> WHAT IS NEEDED: Here are some records. Copy each one exactly.

TASK INPUT below:

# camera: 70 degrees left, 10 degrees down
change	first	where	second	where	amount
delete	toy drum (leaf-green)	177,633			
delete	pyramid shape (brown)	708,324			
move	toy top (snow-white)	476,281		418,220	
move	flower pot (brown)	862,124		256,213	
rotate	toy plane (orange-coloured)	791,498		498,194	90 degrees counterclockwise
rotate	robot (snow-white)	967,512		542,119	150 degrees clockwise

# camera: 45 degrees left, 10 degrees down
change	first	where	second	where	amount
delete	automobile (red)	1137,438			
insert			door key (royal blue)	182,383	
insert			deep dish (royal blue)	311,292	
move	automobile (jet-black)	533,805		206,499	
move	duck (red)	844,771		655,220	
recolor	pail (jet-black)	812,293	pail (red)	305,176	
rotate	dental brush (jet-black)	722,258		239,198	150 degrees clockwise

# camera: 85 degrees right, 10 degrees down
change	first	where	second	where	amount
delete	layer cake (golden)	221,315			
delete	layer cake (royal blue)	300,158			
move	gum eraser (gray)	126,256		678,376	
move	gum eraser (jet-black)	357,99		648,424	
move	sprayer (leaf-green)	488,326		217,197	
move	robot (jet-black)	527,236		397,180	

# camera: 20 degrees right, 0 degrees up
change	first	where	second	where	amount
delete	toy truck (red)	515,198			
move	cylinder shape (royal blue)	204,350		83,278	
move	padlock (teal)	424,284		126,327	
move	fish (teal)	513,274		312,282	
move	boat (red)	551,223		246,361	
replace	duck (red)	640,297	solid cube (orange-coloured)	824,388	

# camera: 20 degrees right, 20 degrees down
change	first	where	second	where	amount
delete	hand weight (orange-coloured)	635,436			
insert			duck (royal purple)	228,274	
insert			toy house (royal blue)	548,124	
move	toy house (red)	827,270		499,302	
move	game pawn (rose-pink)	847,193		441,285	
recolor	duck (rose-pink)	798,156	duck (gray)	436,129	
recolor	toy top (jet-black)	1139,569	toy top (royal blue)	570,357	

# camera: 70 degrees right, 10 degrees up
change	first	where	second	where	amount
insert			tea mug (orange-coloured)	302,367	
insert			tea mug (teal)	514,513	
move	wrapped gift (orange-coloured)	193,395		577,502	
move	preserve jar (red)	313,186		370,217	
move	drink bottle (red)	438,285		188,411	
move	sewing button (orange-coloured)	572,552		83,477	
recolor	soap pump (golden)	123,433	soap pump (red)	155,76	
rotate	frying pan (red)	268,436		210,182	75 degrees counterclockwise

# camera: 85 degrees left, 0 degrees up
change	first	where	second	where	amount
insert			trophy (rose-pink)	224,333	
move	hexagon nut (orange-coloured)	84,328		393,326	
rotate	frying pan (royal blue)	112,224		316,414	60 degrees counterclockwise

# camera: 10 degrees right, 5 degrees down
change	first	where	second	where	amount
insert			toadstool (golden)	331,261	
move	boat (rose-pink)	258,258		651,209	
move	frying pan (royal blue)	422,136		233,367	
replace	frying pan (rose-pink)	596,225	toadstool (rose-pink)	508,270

End of TASK INPUT.

> SOLUTION TO THE EXERCISE:
# camera: 70 degrees left, 10 degrees down
change	first	where	second	where	amount
delete	toy drum (leaf-green)	177,633			
delete	pyramid shape (brown)	708,324			
move	toy top (snow-white)	476,281		418,220	
move	flower pot (brown)	862,124		256,213	
rotate	toy plane (orange-coloured)	791,498		498,194	90 degrees counterclockwise
rotate	robot (snow-white)	967,512		542,119	150 degrees clockwise

# camera: 45 degrees left, 10 degrees down
change	first	where	second	where	amount
delete	automobile (red)	1137,438			
insert			door key (royal blue)	182,383	
insert			deep dish (royal blue)	311,292	
move	automobile (jet-black)	533,805		206,499	
move	duck (red)	844,771		655,220	
recolor	pail (jet-black)	812,293	pail (red)	305,176	
rotate	dental brush (jet-black)	722,258		239,198	150 degrees clockwise

# camera: 85 degrees right, 10 degrees down
change	first	where	second	where	amount
delete	layer cake (golden)	221,315			
delete	layer cake (royal blue)	300,158			
move	gum eraser (gray)	126,256		678,376	
move	gum eraser (jet-black)	357,99		648,424	
move	sprayer (leaf-green)	488,326		217,197	
move	robot (jet-black)	527,236		397,180	

# camera: 20 degrees right, 0 degrees up
change	first	where	second	where	amount
delete	toy truck (red)	515,198			
move	cylinder shape (royal blue)	204,350		83,278	
move	padlock (teal)	424,284		126,327	
move	fish (teal)	513,274		312,282	
move	boat (red)	551,223		246,361	
replace	duck (red)	640,297	solid cube (orange-coloured)	824,388	

# camera: 20 degrees right, 20 degrees down
change	first	where	second	where	amount
delete	hand weight (orange-coloured)	635,436			
insert			duck (royal purple)	228,274	
insert			toy house (royal blue)	548,124	
move	toy house (red)	827,270		499,302	
move	game pawn (rose-pink)	847,193		441,285	
recolor	duck (rose-pink)	798,156	duck (gray)	436,129	
recolor	toy top (jet-black)	1139,569	toy top (royal blue)	570,357	

# camera: 70 degrees right, 10 degrees up
change	first	where	second	where	amount
insert			tea mug (orange-coloured)	302,367	
insert			tea mug (teal)	514,513	
move	wrapped gift (orange-coloured)	193,395		577,502	
move	preserve jar (red)	313,186		370,217	
move	drink bottle (red)	438,285		188,411	
move	sewing button (orange-coloured)	572,552		83,477	
recolor	soap pump (golden)	123,433	soap pump (red)	155,76	
rotate	frying pan (red)	268,436		210,182	75 degrees counterclockwise

# camera: 85 degrees left, 0 degrees up
change	first	where	second	where	amount
insert			trophy (rose-pink)	224,333	
move	hexagon nut (orange-coloured)	84,328		393,326	
rotate	frying pan (royal blue)	112,224		316,414	60 degrees counterclockwise

# camera: 10 degrees right, 5 degrees down
change	first	where	second	where	amount
insert			toadstool (golden)	331,261	
move	boat (rose-pink)	258,258		651,209	
move	frying pan (royal blue)	422,136		233,367	
replace	frying pan (rose-pink)	596,225	toadstool (rose-pink)	508,270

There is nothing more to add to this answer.